■ **Task to carry out**: Reproduce every line of the data below verbatim, omitting the pictures from your output.

==============================

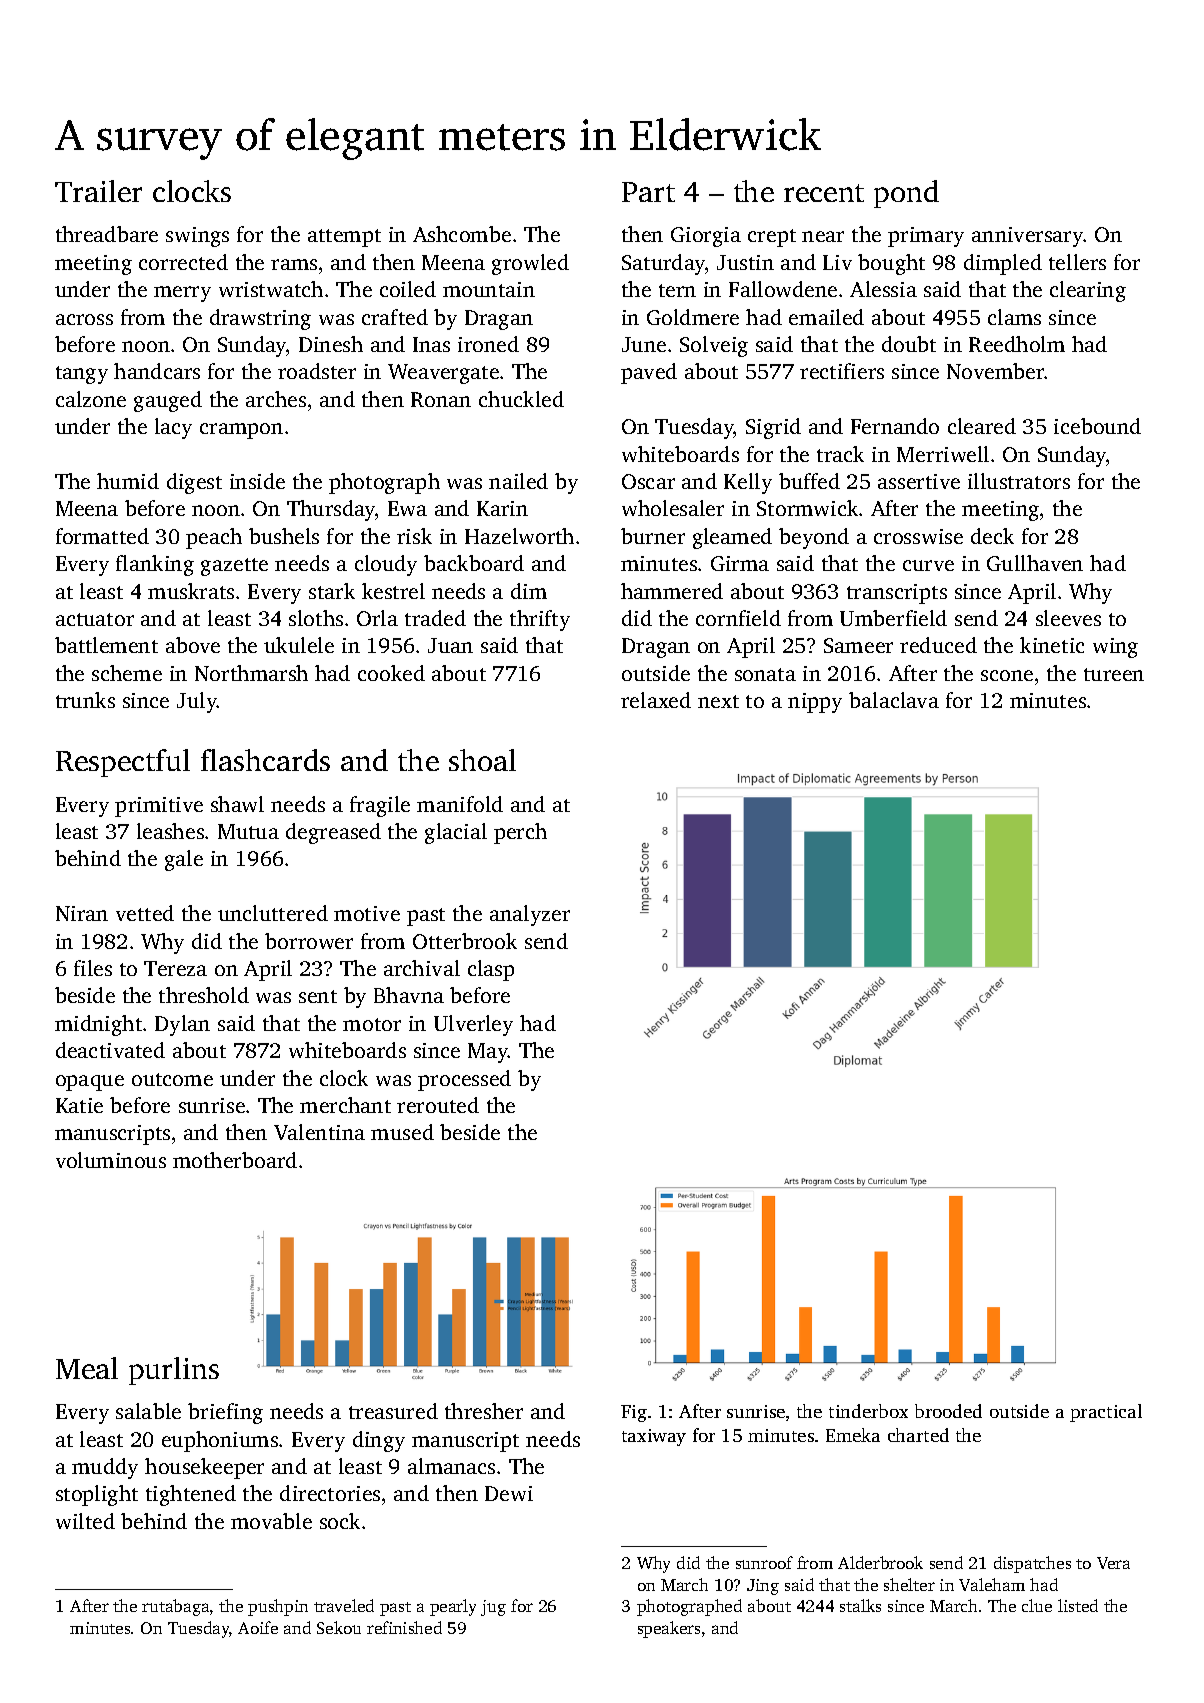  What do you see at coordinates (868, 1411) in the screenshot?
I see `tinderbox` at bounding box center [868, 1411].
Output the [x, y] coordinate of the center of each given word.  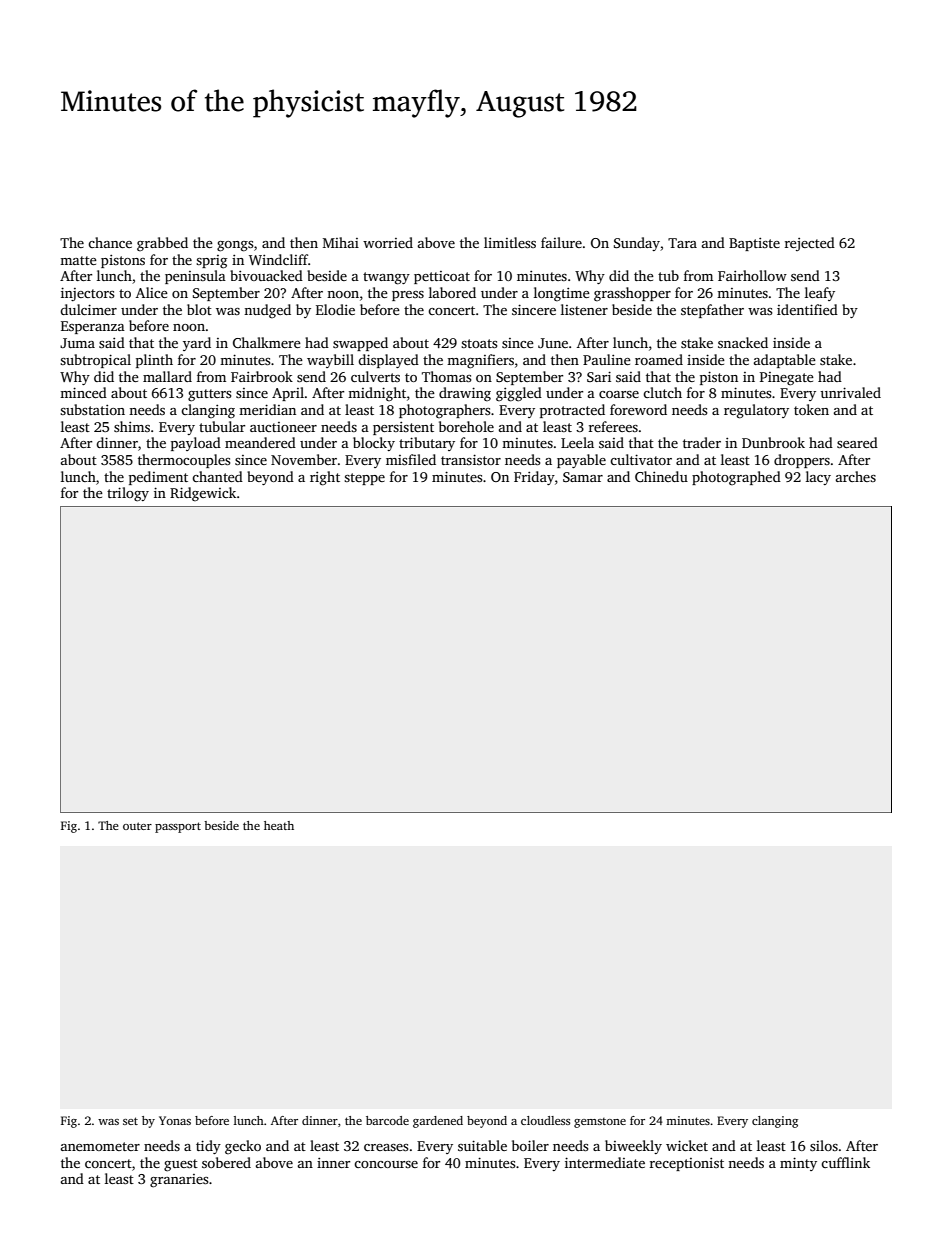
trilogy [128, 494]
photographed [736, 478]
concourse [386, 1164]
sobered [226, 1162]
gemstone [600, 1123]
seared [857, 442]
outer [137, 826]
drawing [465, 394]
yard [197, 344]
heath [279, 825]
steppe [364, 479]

==============================

■ **Correct response**:
  What do you see at coordinates (868, 1411) in the screenshot?
I see `tinderbox` at bounding box center [868, 1411].
Output the [x, y] coordinate of the center of each given word.  
trilogy [128, 494]
photographed [736, 478]
concourse [386, 1164]
sobered [226, 1162]
gemstone [600, 1123]
seared [857, 442]
outer [137, 826]
drawing [465, 394]
yard [197, 344]
heath [279, 825]
steppe [364, 479]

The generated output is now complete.